Extracted data.
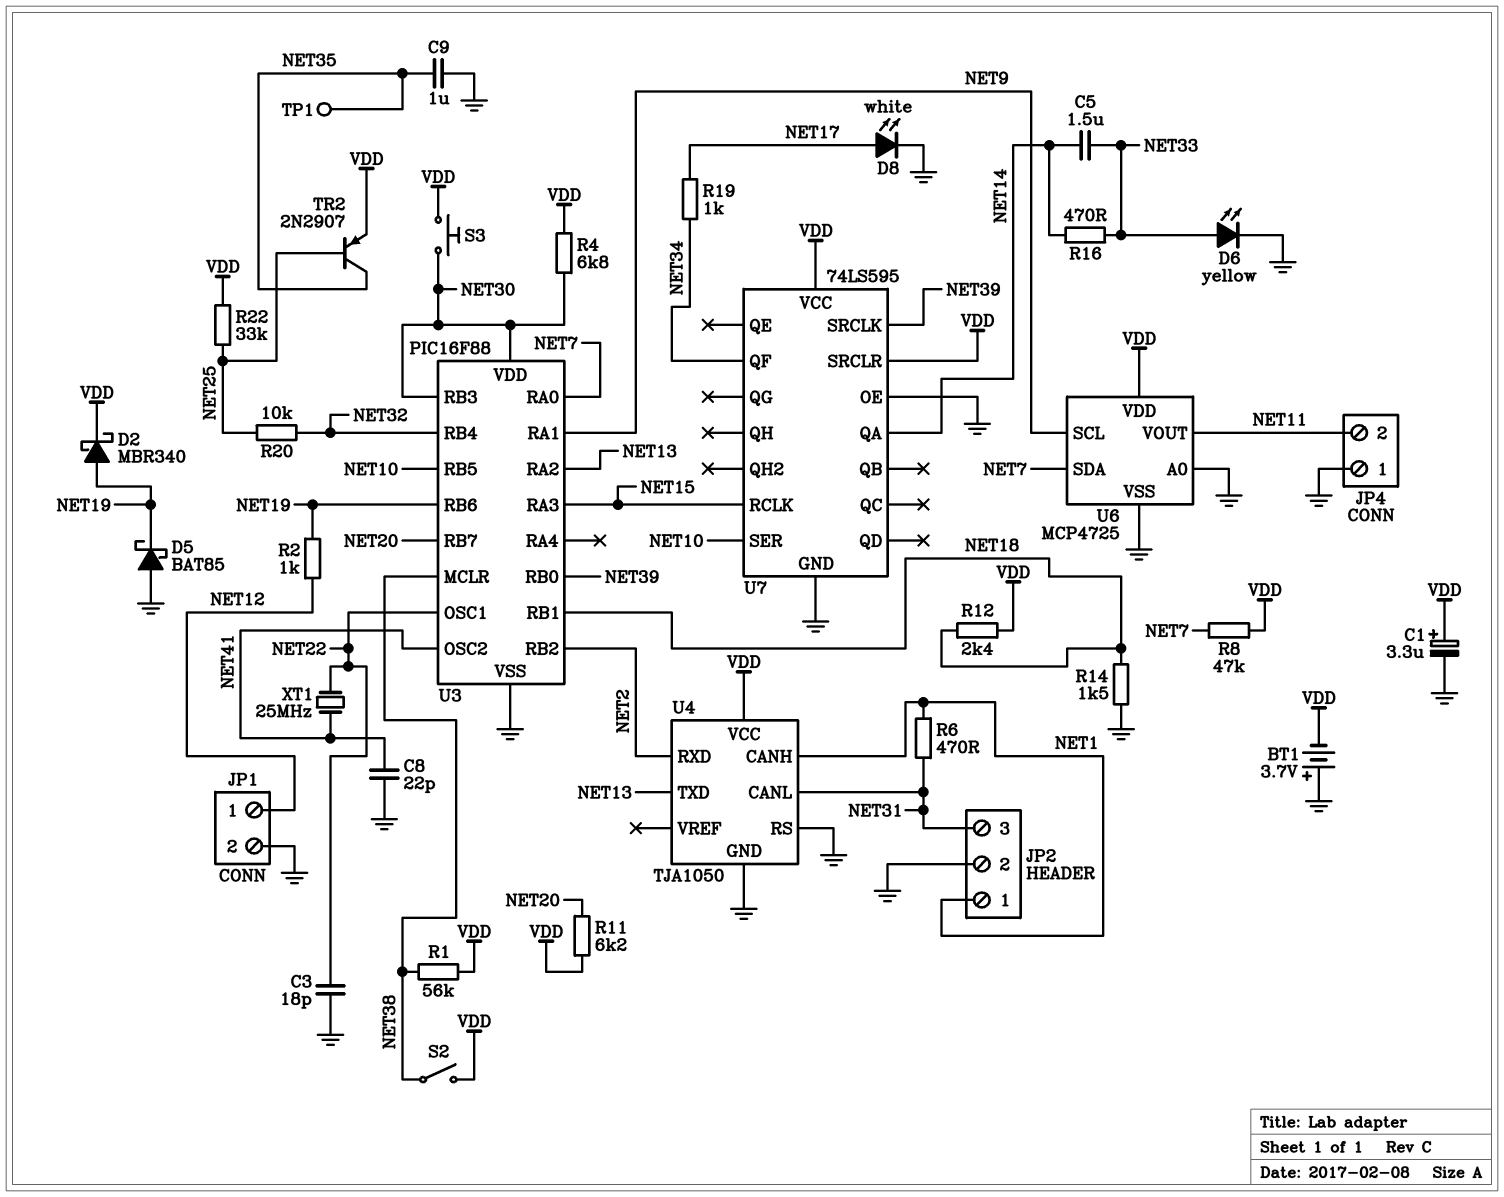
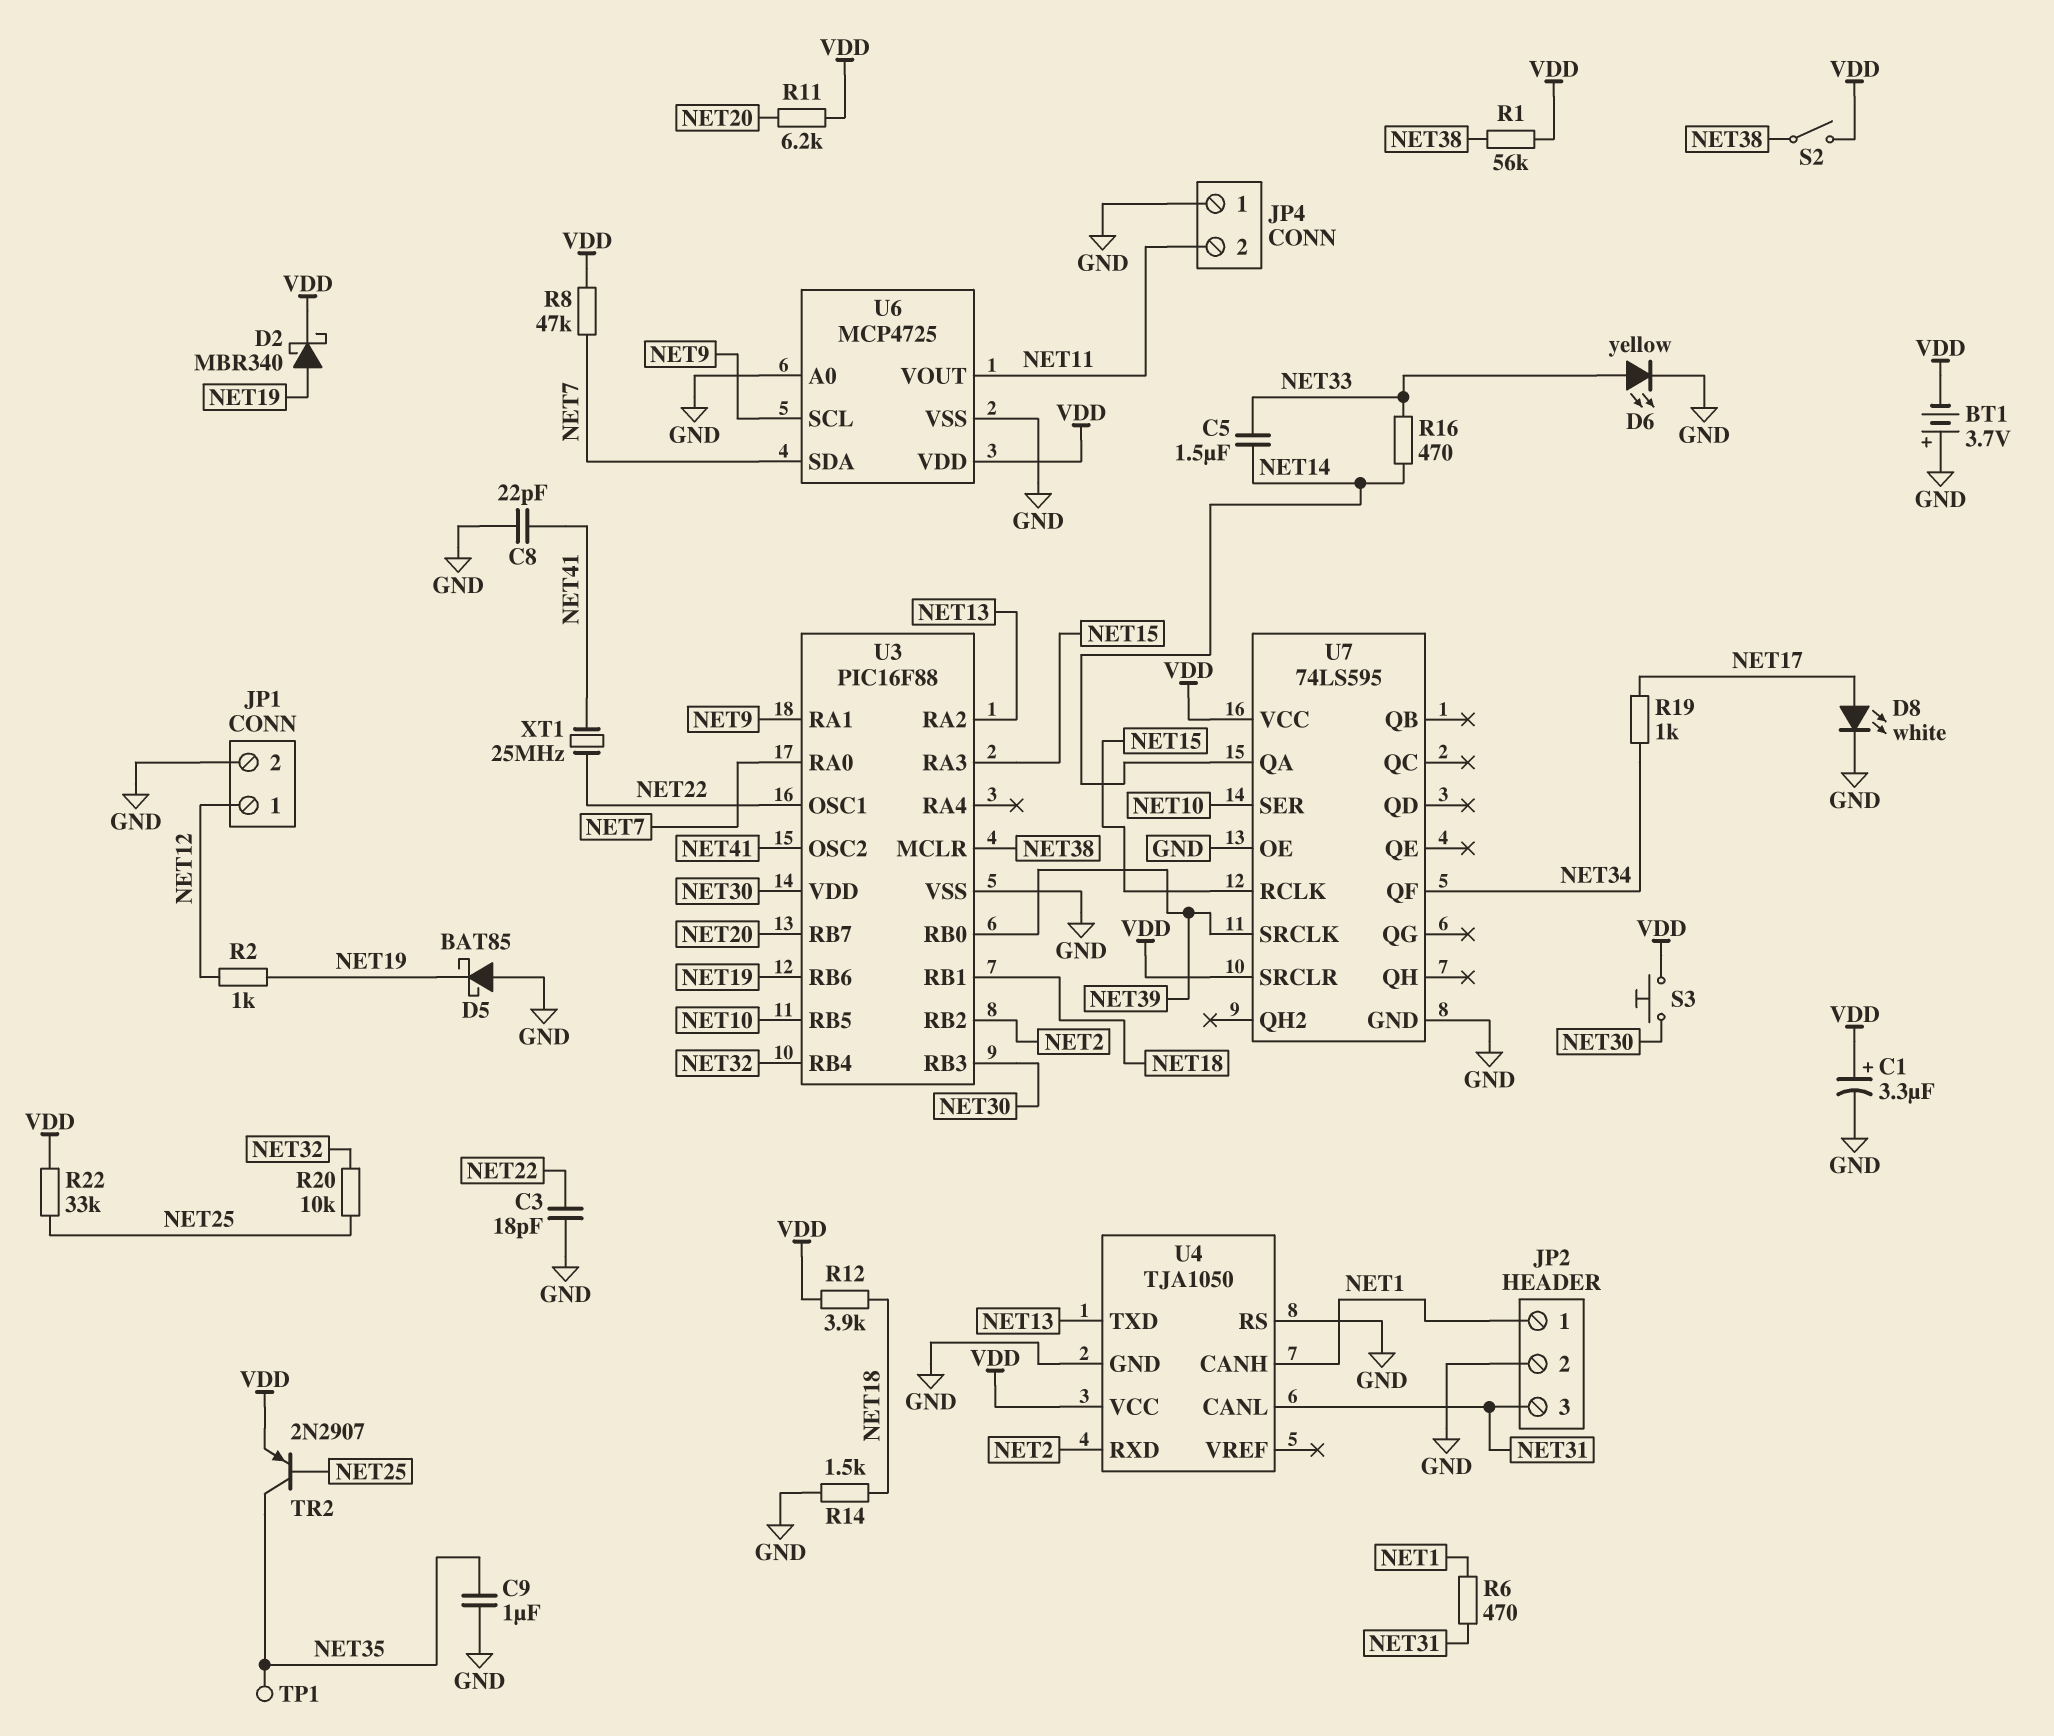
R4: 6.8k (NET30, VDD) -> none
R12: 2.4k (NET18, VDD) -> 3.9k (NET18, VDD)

...

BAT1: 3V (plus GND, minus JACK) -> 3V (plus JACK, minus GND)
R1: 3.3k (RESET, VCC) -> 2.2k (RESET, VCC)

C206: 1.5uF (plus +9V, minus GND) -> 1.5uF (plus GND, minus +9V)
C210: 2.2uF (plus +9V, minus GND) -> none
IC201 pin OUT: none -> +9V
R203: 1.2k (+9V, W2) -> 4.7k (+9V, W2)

---

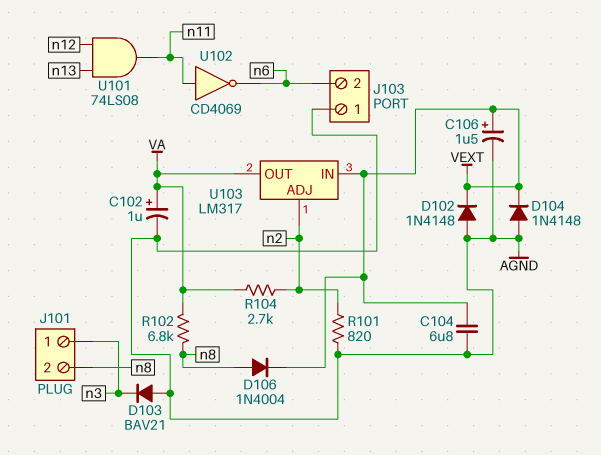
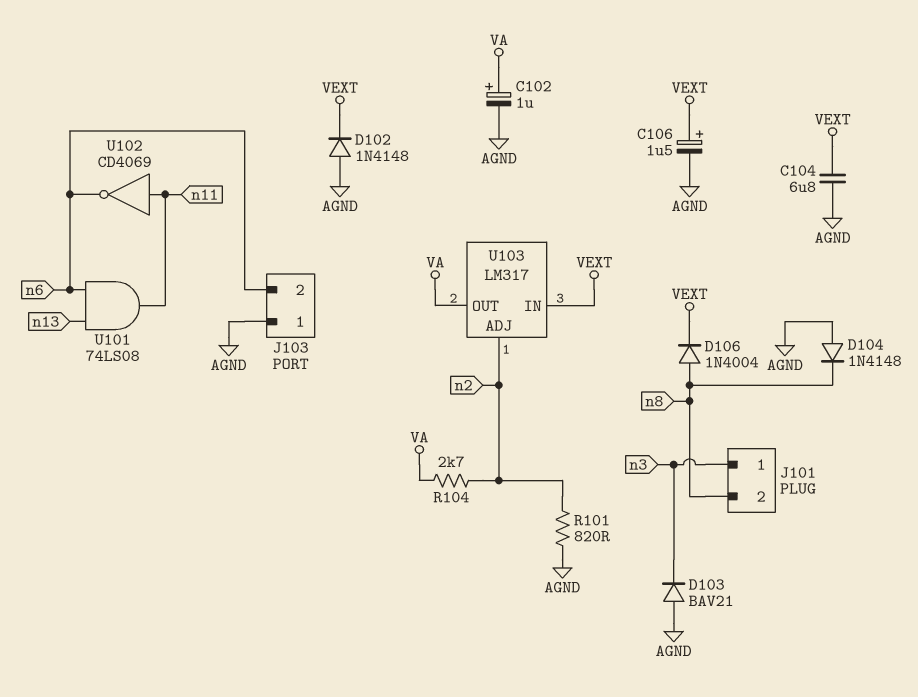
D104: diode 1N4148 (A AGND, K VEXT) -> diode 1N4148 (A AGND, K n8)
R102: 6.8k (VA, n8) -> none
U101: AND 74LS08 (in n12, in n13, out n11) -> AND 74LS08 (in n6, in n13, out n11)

Work required.
What are the lines above that hold the string "minus"? Copy them.

Your response.
BAT1: 3V (plus GND, minus JACK) -> 3V (plus JACK, minus GND)
C206: 1.5uF (plus +9V, minus GND) -> 1.5uF (plus GND, minus +9V)
C210: 2.2uF (plus +9V, minus GND) -> none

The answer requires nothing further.